§ Provided data:
============
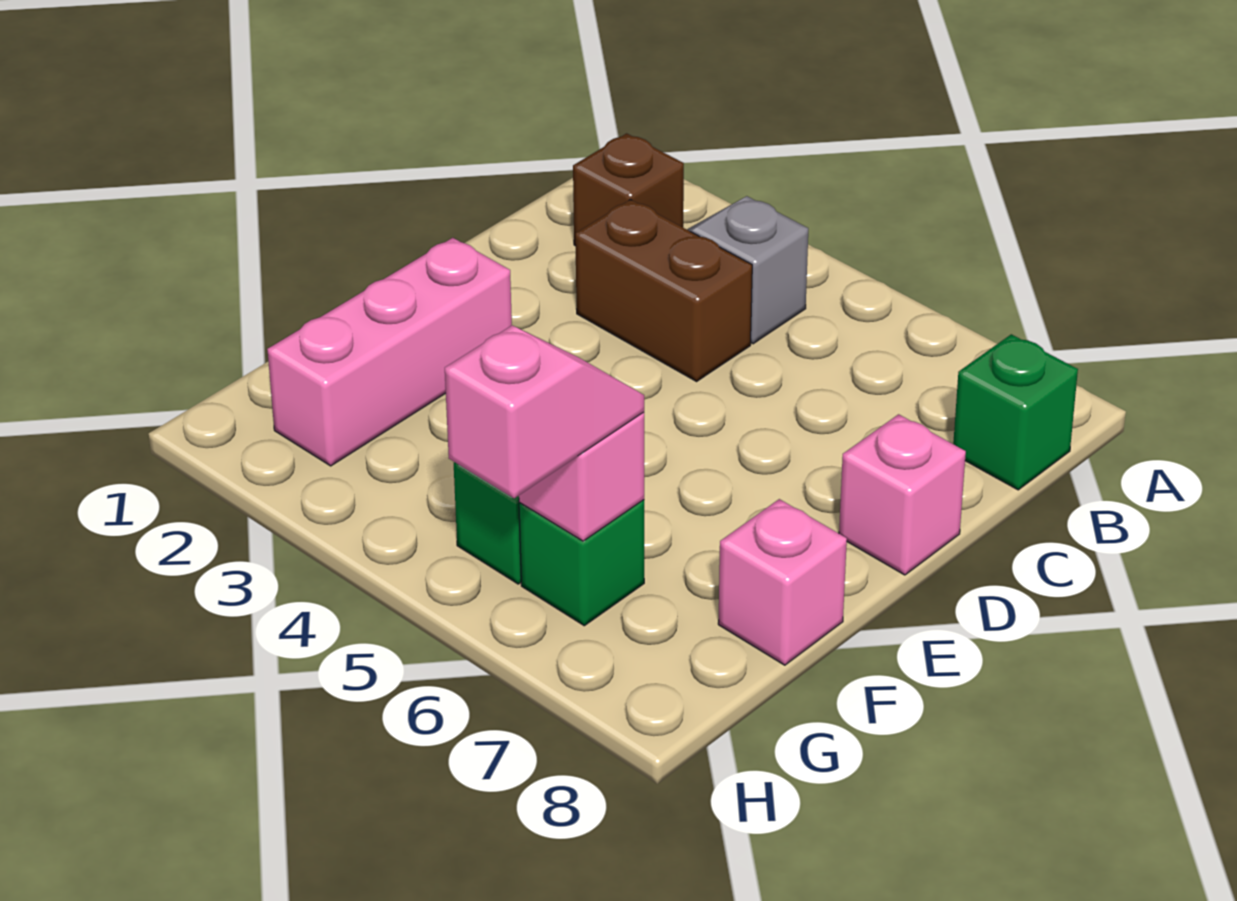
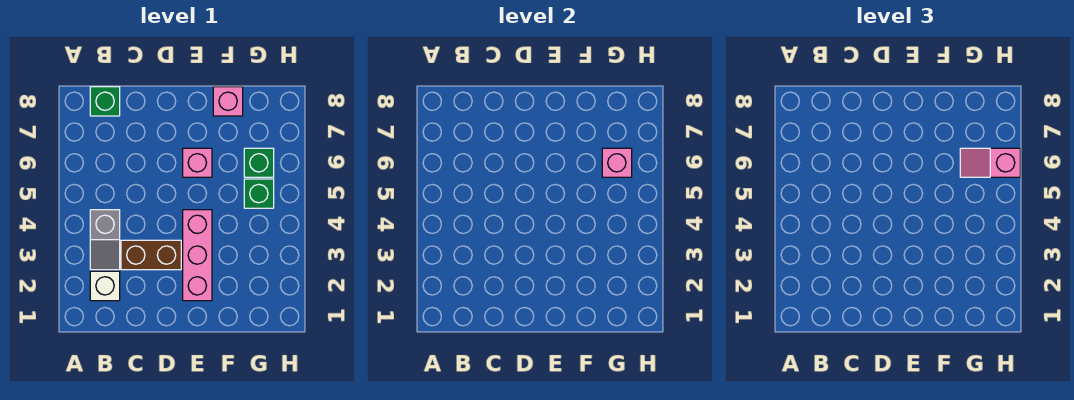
brown brick B2 level 1 -> white brick B2 level 1
brown brick C3:C4 level 1 -> brown brick C3:D3 level 1
pink brick D8 level 1 -> pink brick E6 level 1
pink brick E2:G2 level 1 -> pink brick E2:E4 level 1

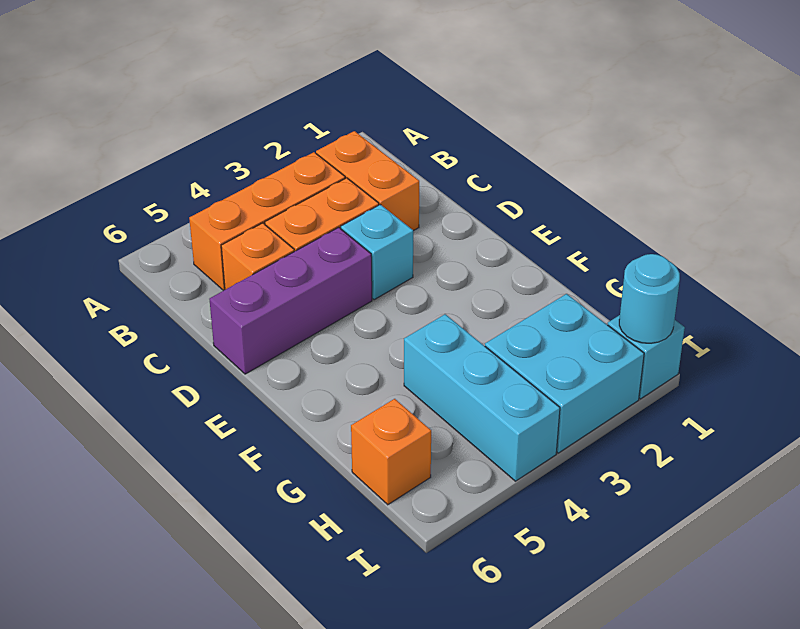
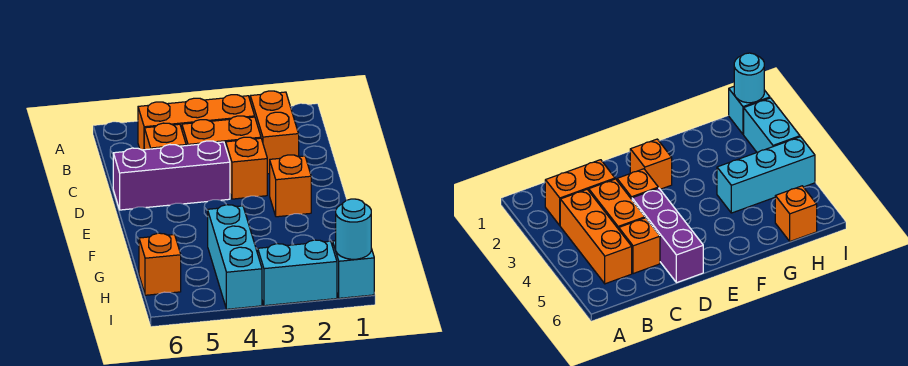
cyan brick D3 level 1 -> orange brick D3 level 1
none -> orange brick E2 level 1
cyan brick H2:I3 level 1 -> cyan brick I2:I3 level 1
============
§ Required work: Your job is to copy every entry exactly. Omit the pictures.

§ Answer section:
brown brick B2 level 1 -> white brick B2 level 1
brown brick C3:C4 level 1 -> brown brick C3:D3 level 1
pink brick D8 level 1 -> pink brick E6 level 1
pink brick E2:G2 level 1 -> pink brick E2:E4 level 1

cyan brick D3 level 1 -> orange brick D3 level 1
none -> orange brick E2 level 1
cyan brick H2:I3 level 1 -> cyan brick I2:I3 level 1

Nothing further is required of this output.